[[ Data open ]]
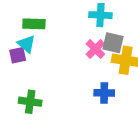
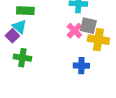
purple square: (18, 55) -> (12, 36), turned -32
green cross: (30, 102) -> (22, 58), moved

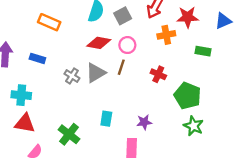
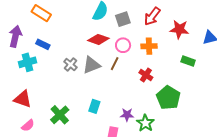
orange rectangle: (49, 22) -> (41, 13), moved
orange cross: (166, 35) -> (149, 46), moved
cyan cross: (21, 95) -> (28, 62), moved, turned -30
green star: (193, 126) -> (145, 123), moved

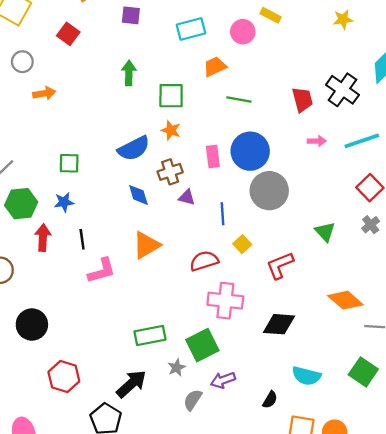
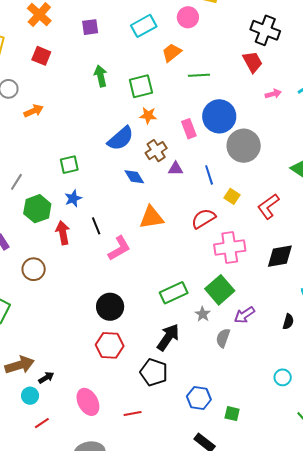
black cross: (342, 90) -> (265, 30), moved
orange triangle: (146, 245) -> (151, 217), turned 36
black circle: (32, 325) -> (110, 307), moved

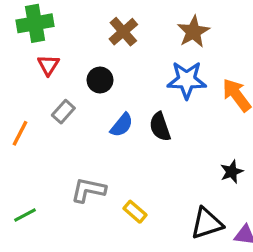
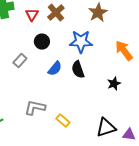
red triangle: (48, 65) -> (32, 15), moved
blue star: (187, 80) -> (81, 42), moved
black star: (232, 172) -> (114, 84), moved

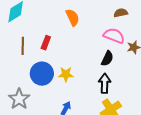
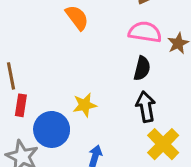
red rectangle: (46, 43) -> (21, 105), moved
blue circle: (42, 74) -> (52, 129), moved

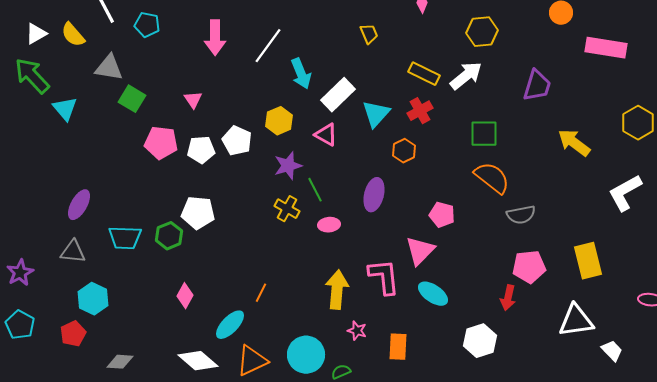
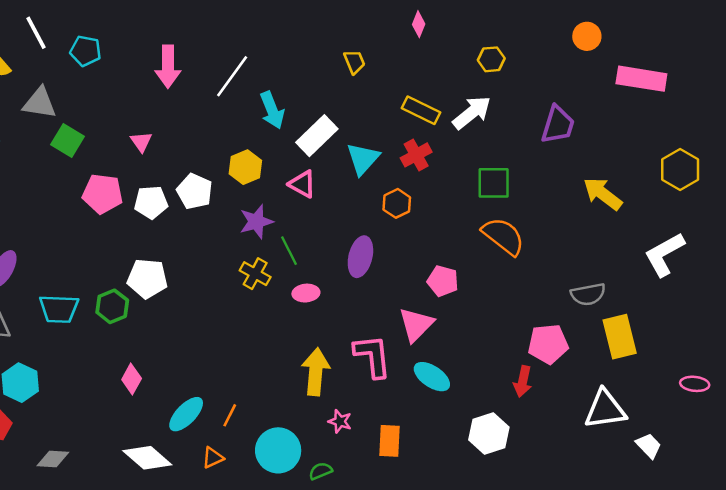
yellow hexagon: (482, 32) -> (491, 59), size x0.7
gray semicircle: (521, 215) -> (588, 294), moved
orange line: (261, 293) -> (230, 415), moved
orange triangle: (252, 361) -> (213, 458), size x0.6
[[ Data closed ]]
[[ Data open ]]
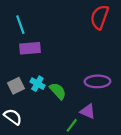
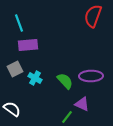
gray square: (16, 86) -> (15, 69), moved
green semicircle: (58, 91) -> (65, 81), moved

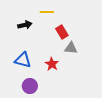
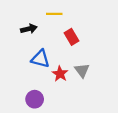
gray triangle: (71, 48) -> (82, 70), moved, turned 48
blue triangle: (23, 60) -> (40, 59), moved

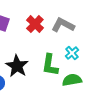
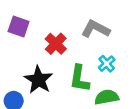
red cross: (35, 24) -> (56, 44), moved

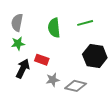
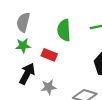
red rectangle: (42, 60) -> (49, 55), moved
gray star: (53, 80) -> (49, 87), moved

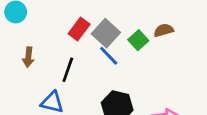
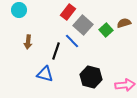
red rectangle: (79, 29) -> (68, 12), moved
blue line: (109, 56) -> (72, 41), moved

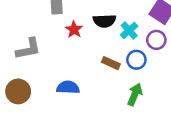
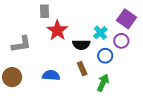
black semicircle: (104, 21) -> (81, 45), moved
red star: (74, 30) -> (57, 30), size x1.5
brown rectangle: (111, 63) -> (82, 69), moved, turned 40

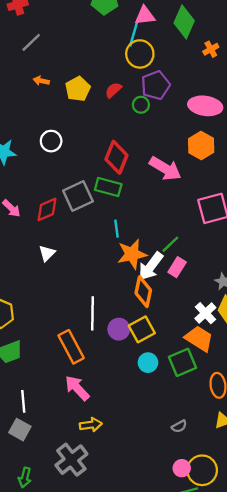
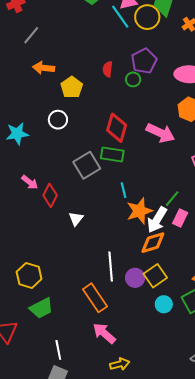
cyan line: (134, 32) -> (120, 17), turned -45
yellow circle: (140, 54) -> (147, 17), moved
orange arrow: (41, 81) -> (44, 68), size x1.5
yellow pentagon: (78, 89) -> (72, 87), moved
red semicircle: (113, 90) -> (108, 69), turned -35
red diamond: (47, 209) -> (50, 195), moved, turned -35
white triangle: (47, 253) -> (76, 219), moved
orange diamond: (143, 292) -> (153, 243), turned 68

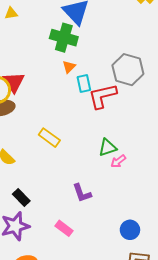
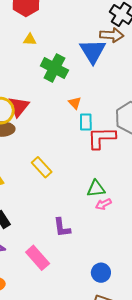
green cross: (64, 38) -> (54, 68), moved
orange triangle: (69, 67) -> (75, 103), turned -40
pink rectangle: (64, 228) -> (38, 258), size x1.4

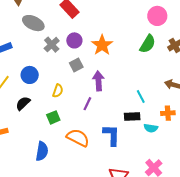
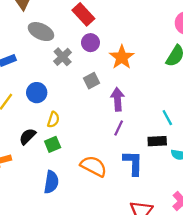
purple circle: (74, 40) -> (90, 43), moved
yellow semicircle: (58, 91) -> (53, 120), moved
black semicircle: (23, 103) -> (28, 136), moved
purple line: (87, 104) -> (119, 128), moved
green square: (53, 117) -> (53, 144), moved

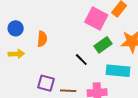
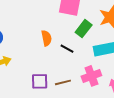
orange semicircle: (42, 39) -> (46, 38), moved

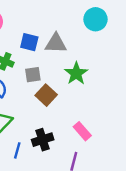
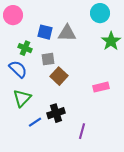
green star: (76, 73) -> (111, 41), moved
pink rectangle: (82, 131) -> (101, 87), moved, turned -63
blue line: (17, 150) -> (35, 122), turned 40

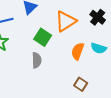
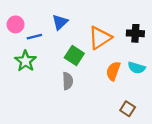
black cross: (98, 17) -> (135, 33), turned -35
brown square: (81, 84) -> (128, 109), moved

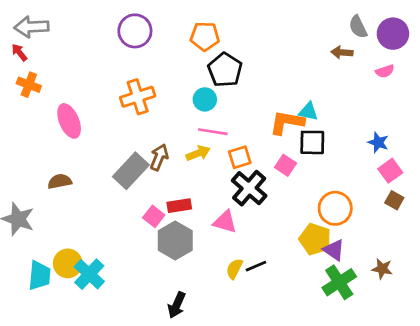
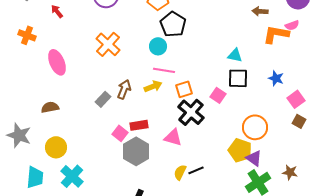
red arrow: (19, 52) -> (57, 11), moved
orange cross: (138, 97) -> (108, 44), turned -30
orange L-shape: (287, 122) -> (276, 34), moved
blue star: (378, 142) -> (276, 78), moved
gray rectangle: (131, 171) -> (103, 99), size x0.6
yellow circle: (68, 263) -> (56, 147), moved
[[ Data closed ]]
**What the task asks:**
Output should consist of the lines above from the one with "blue star: (187, 80) -> (81, 42), moved" down to the one with "gray semicircle: (521, 215)", exact and without pictures.

**Written solution:**
blue star: (187, 80) -> (81, 42), moved
black star: (232, 172) -> (114, 84), moved

red rectangle: (46, 43) -> (21, 105), moved
blue circle: (42, 74) -> (52, 129), moved

yellow hexagon: (482, 32) -> (491, 59), size x0.7
gray semicircle: (521, 215) -> (588, 294), moved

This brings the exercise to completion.